**Work to be completed**
Set the images aside and retype the whole listing exactly.

Start of Supplied entries

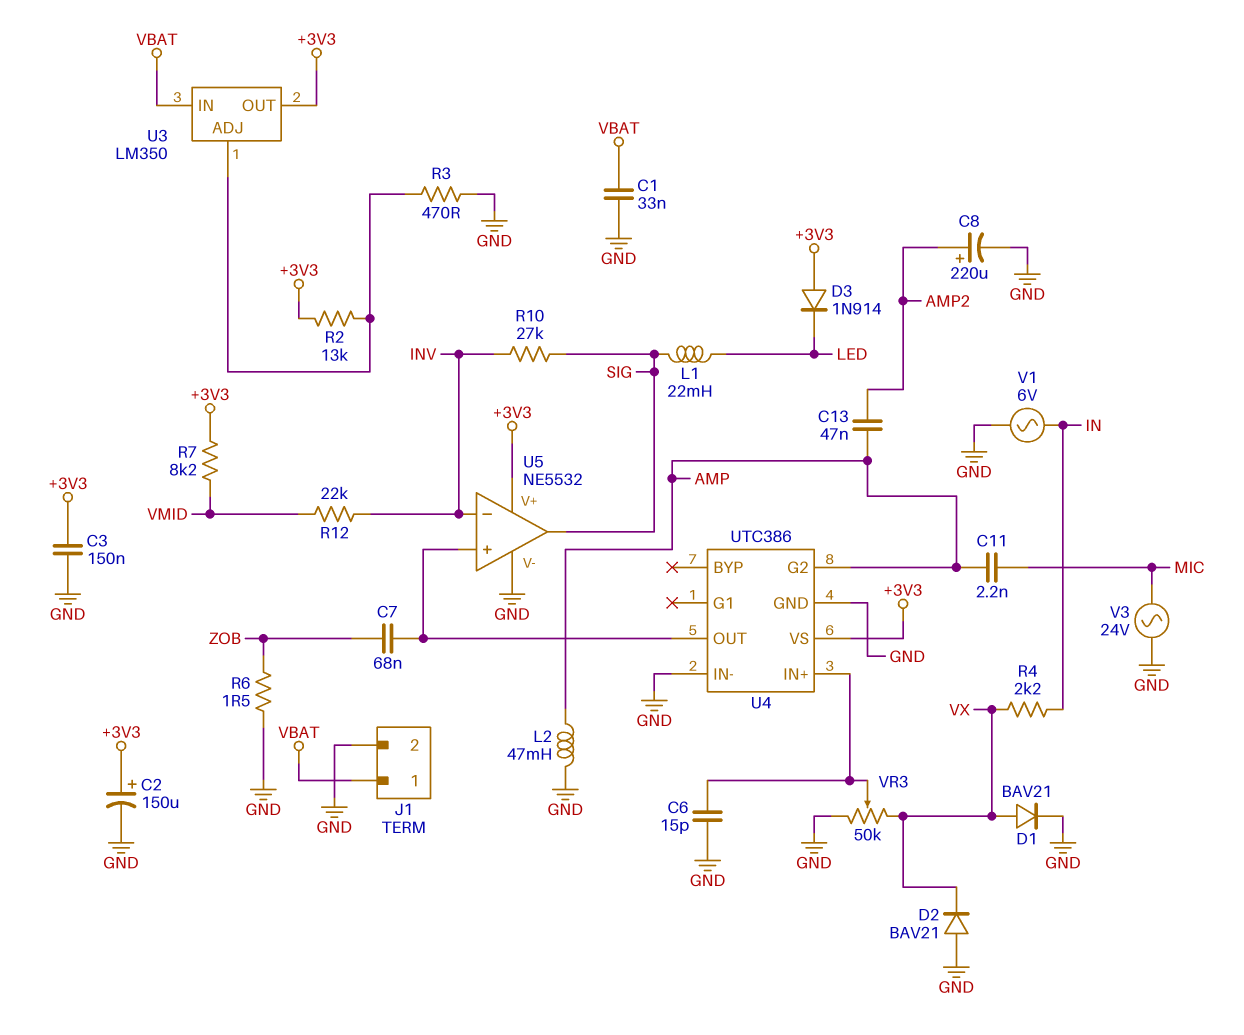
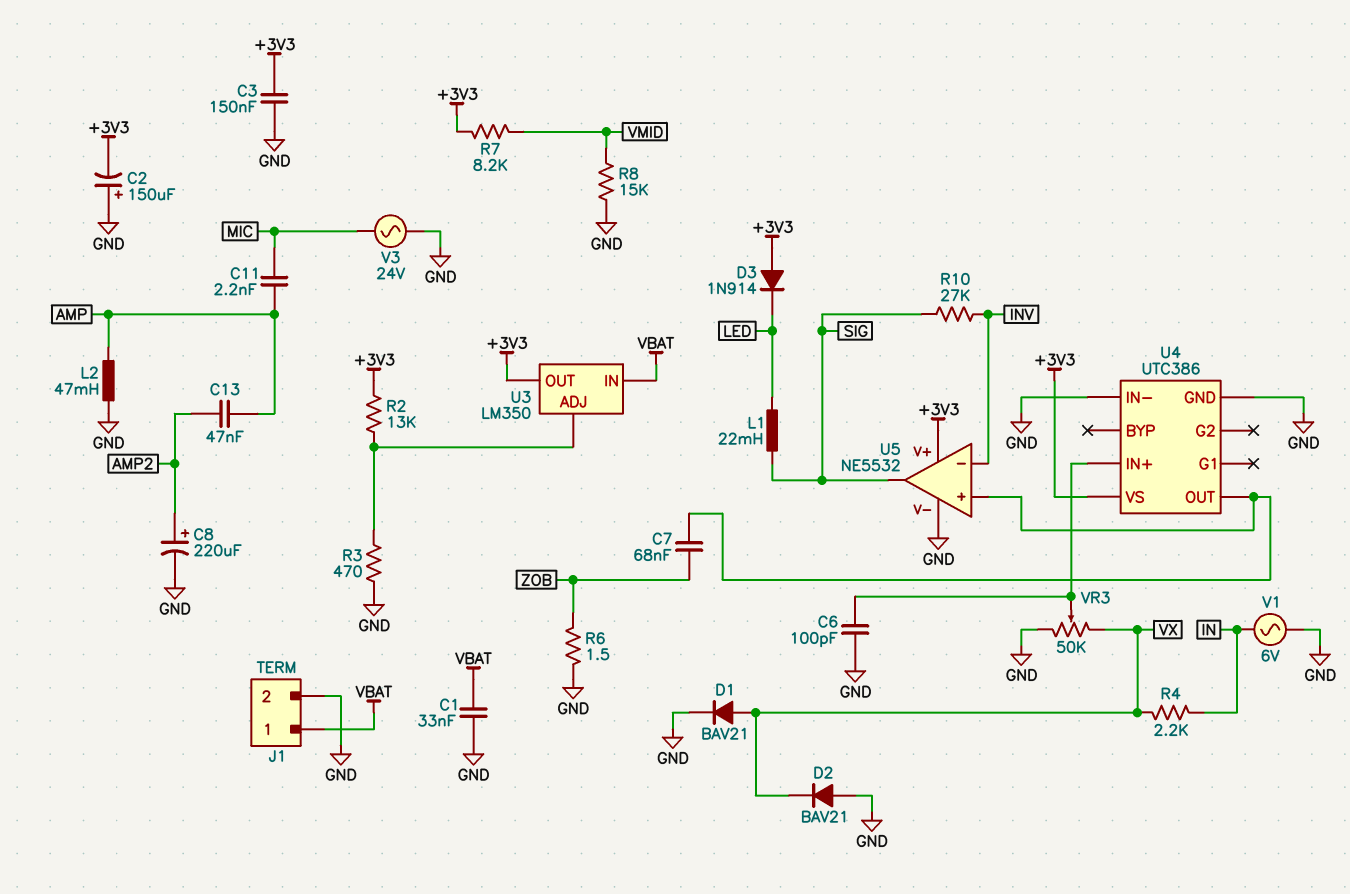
C2: 150uF (plus +3V3, minus GND) -> 150uF (plus GND, minus +3V3)
C6: 15pF (GND, U4/IN+) -> 100pF (GND, U4/IN+)
R8: none -> 15k (GND, VMID)
R12: 22k (INV, VMID) -> none
U4 pin G2: AMP -> none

End of Supplied entries

**Solution**
C2: 150uF (plus +3V3, minus GND) -> 150uF (plus GND, minus +3V3)
C6: 15pF (GND, U4/IN+) -> 100pF (GND, U4/IN+)
R8: none -> 15k (GND, VMID)
R12: 22k (INV, VMID) -> none
U4 pin G2: AMP -> none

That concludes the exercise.